# [Information supplied]

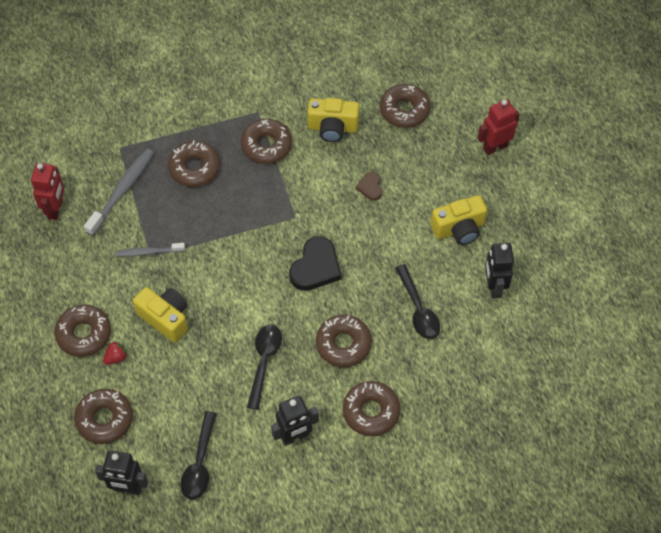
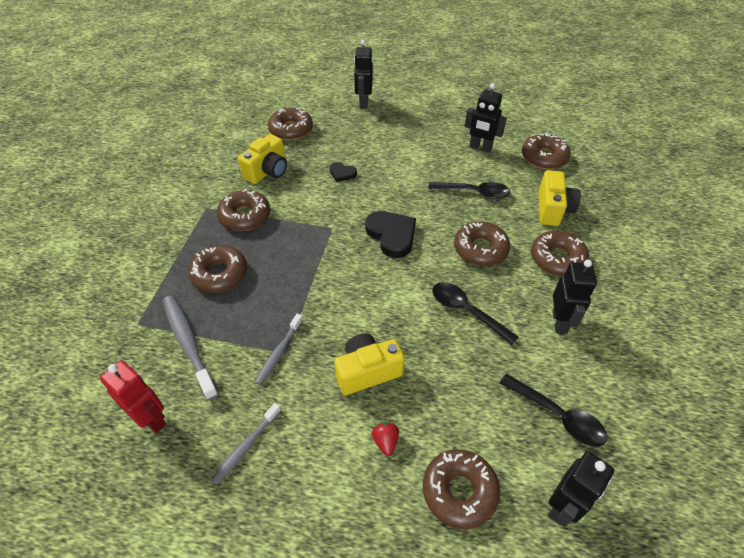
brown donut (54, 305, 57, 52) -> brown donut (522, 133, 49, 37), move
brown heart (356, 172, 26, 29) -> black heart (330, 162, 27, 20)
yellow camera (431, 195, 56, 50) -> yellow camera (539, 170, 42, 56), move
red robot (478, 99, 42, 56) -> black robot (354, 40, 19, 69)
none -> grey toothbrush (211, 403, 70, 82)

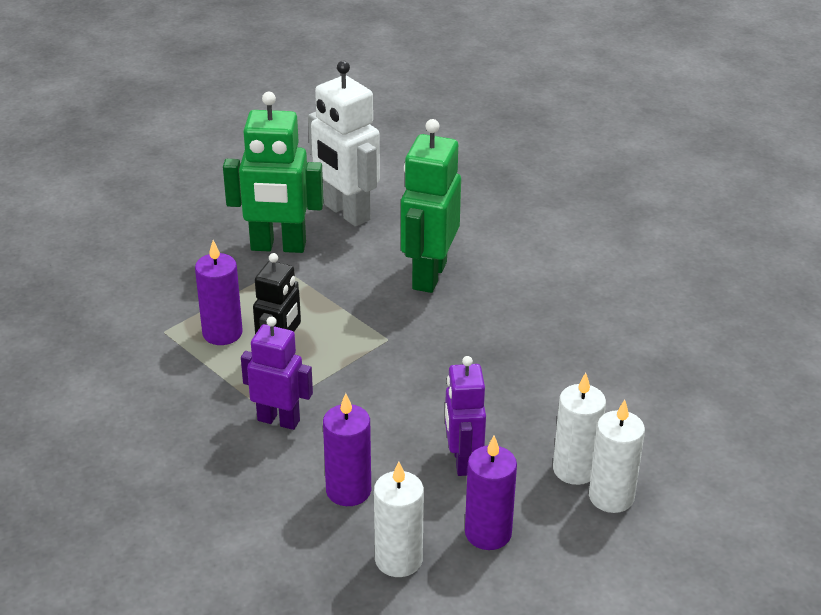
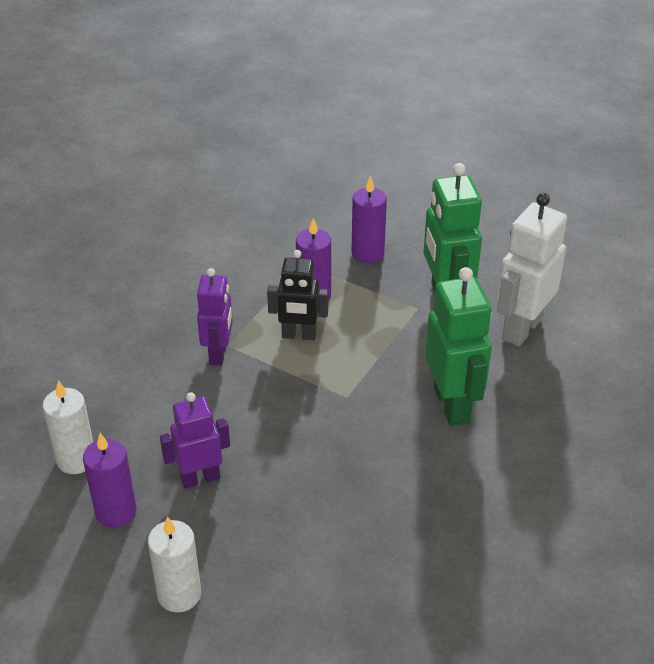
purple candle (323, 393, 48, 113) -> purple candle (352, 176, 35, 87), move
green robot (401, 119, 60, 174) -> green robot (425, 267, 67, 159), 75 degrees clockwise
white candle (553, 373, 53, 112) -> none

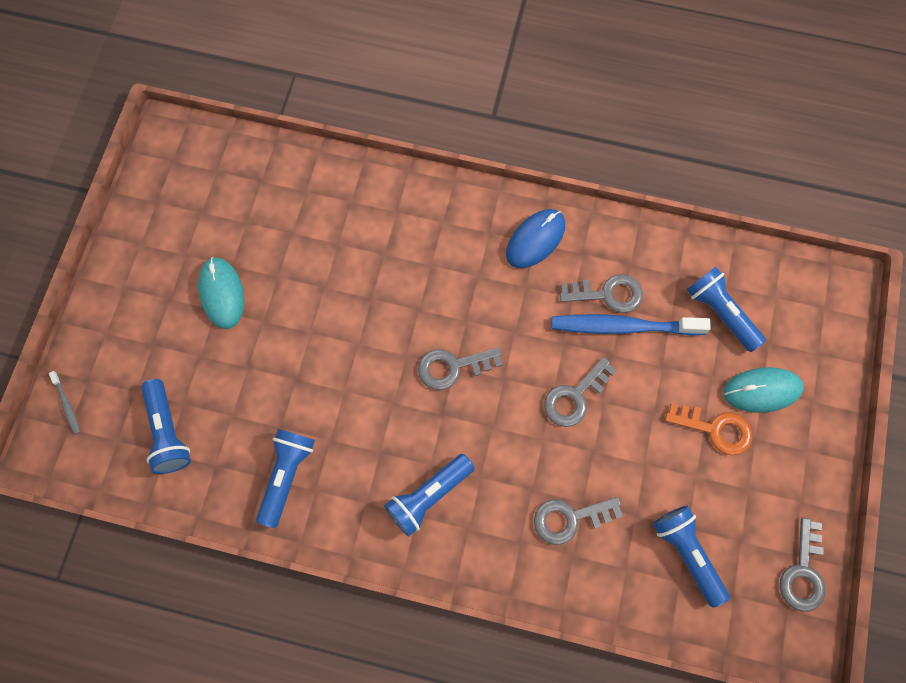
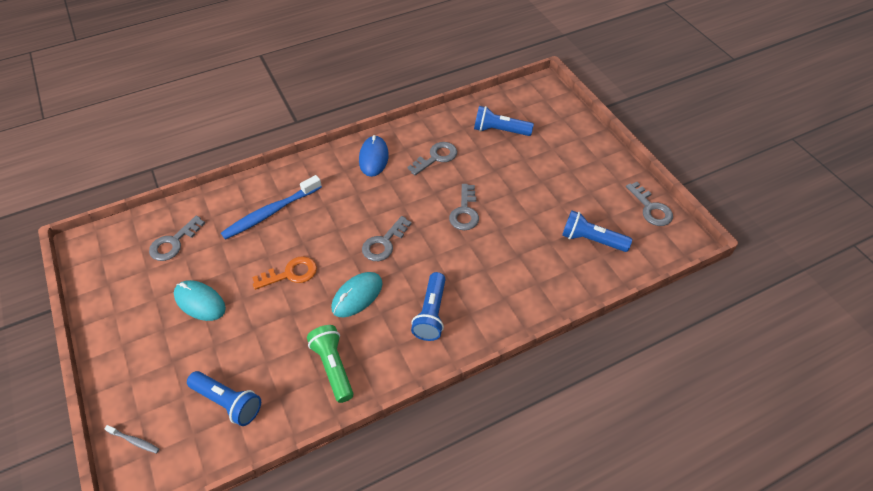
blue flashlight (256, 429, 59, 99) -> green flashlight (307, 325, 47, 78)
grey key (534, 497, 89, 48) -> grey key (149, 216, 56, 45), move
blue toothbrush (552, 314, 159, 22) -> blue toothbrush (221, 175, 101, 65), move
orange key (665, 403, 87, 52) -> orange key (252, 256, 65, 34), move
turquoise mouse (724, 367, 80, 46) -> turquoise mouse (331, 272, 52, 45), move

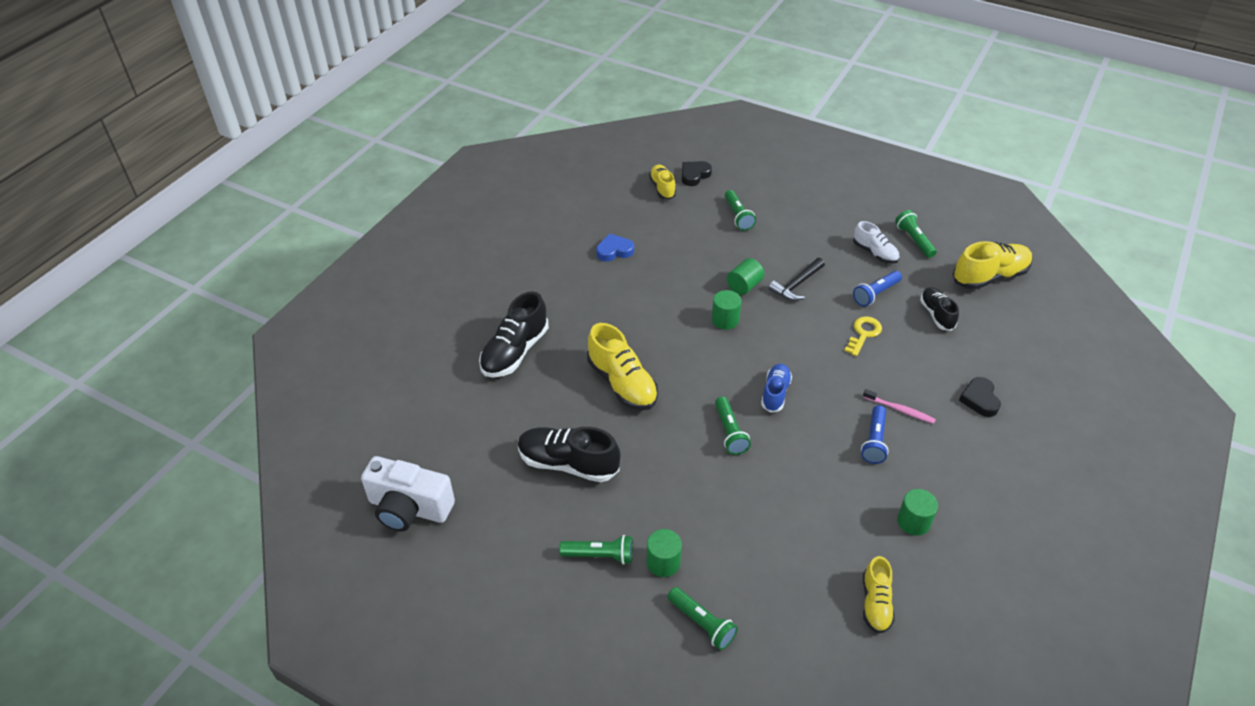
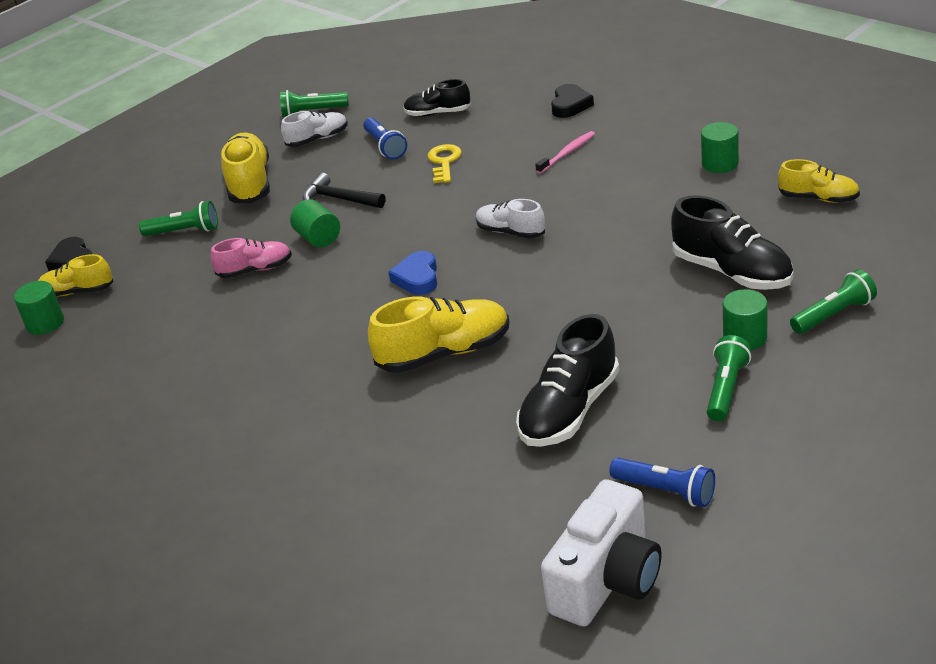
black shoe (479, 291, 70, 86) -> black shoe (671, 196, 122, 94), move
blue heart (596, 234, 38, 28) -> blue heart (388, 251, 49, 44), move
green cylinder (712, 290, 29, 40) -> green cylinder (14, 281, 50, 54), move
green flashlight (715, 396, 36, 59) -> none
blue shoe (761, 364, 31, 49) -> white shoe (476, 199, 69, 40)
black hammer (768, 258, 57, 43) -> black hammer (302, 173, 83, 35), 150 degrees clockwise
yellow key (844, 316, 38, 40) -> yellow key (428, 144, 34, 39), 45 degrees clockwise
blue flashlight (861, 405, 28, 59) -> blue flashlight (609, 458, 106, 49), move
yellow shoe (953, 241, 80, 49) -> yellow shoe (221, 133, 49, 71), move
black heart (959, 377, 42, 40) -> black heart (551, 84, 43, 34), 90 degrees counterclockwise
none -> pink shoe (210, 238, 82, 40)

# [Task goal]
Give again, word for word, the lines above from the first one through the one containing "grey key (534, 497, 89, 48)"; no pictures.

# [Solution below]
brown donut (54, 305, 57, 52) -> brown donut (522, 133, 49, 37), move
brown heart (356, 172, 26, 29) -> black heart (330, 162, 27, 20)
yellow camera (431, 195, 56, 50) -> yellow camera (539, 170, 42, 56), move
red robot (478, 99, 42, 56) -> black robot (354, 40, 19, 69)
none -> grey toothbrush (211, 403, 70, 82)

purple candle (323, 393, 48, 113) -> purple candle (352, 176, 35, 87), move
green robot (401, 119, 60, 174) -> green robot (425, 267, 67, 159), 75 degrees clockwise
white candle (553, 373, 53, 112) -> none

blue flashlight (256, 429, 59, 99) -> green flashlight (307, 325, 47, 78)
grey key (534, 497, 89, 48) -> grey key (149, 216, 56, 45), move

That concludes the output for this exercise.